> [WHAT IS BEING ASKED]: In the records that come next, find every line with "STEPPER". Return those lines.

> [RECORD EXCERPTS]:
* * *

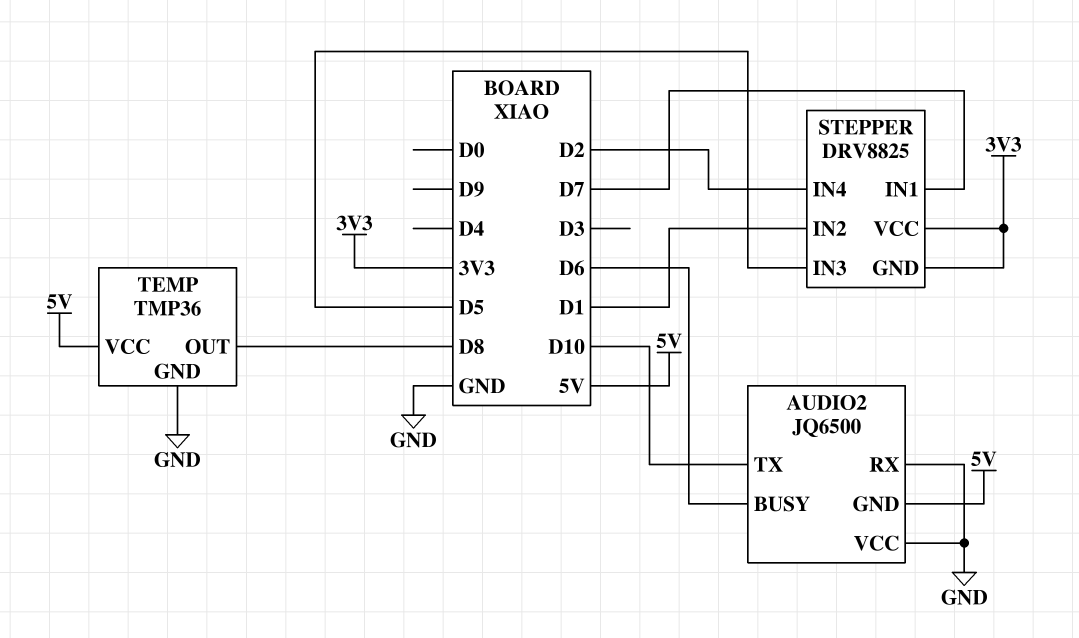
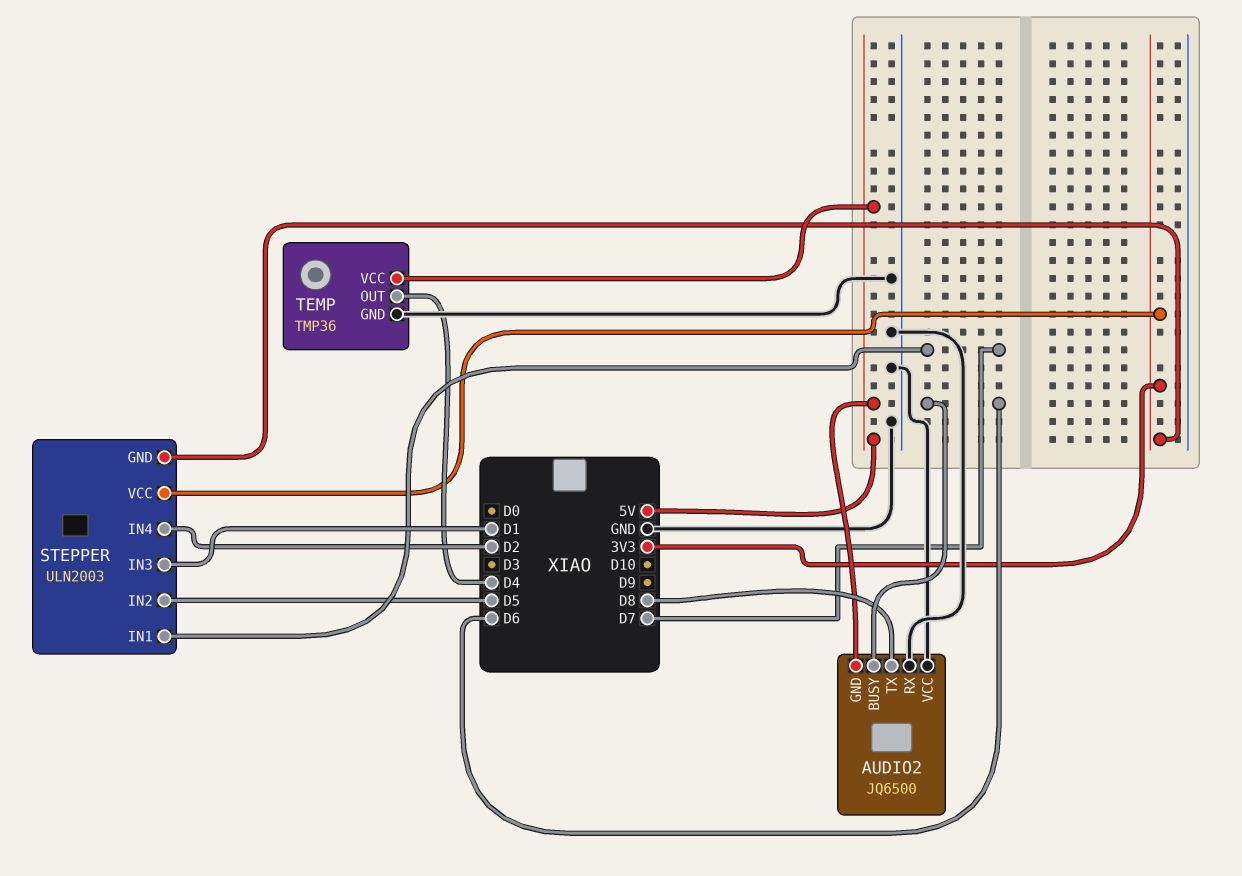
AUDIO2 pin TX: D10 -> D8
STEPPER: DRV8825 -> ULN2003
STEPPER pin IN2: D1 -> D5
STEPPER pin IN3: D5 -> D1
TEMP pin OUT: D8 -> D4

* * *

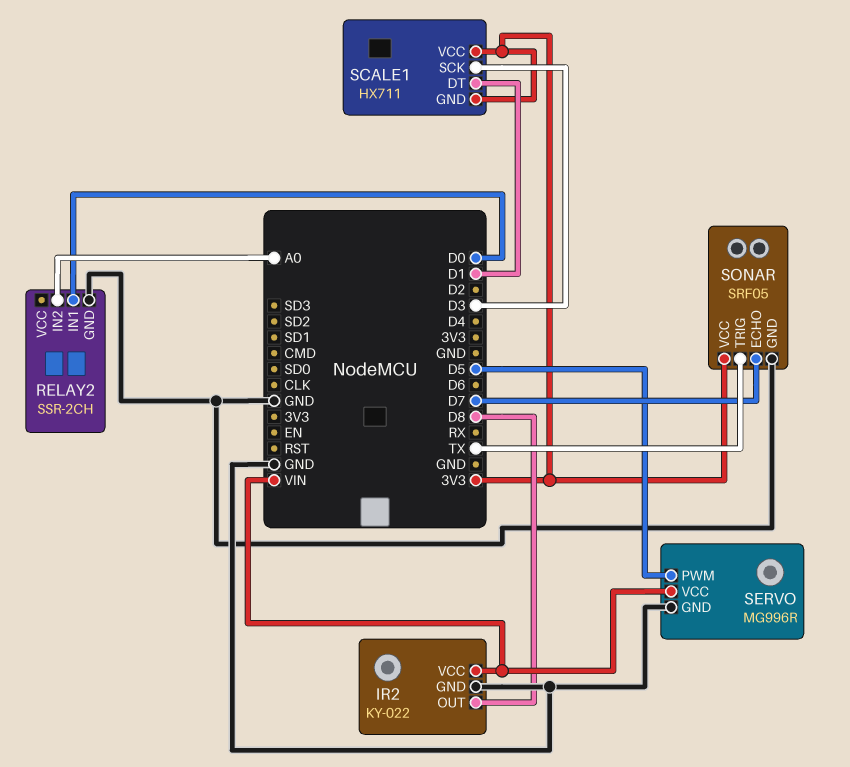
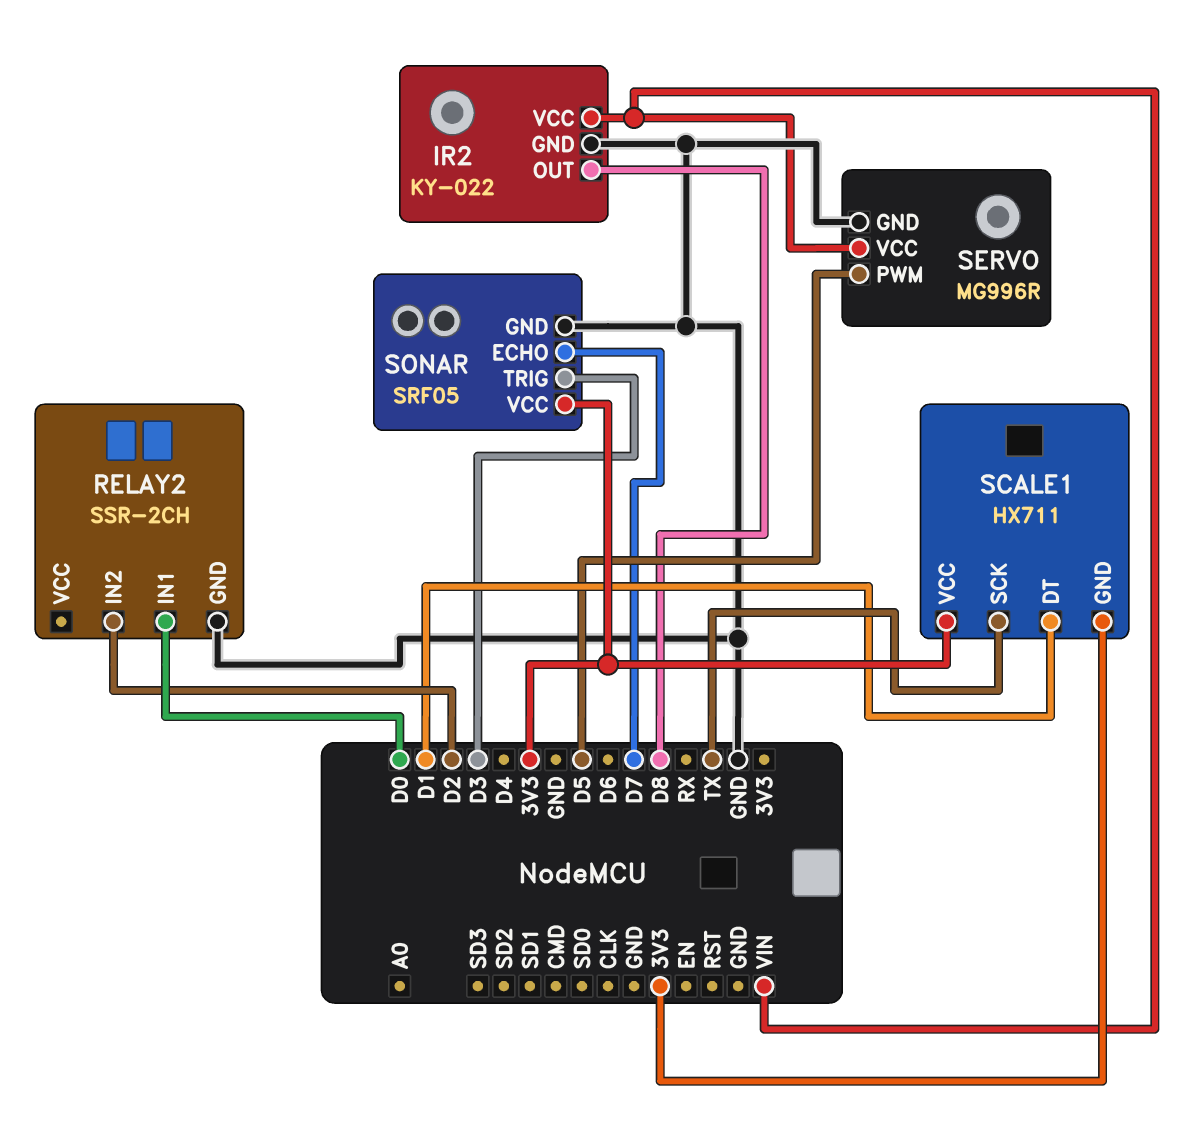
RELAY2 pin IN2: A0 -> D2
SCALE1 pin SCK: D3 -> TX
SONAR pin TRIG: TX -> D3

* * *

> [OUTPUT OF THE EXERCISE]:
STEPPER: DRV8825 -> ULN2003
STEPPER pin IN2: D1 -> D5
STEPPER pin IN3: D5 -> D1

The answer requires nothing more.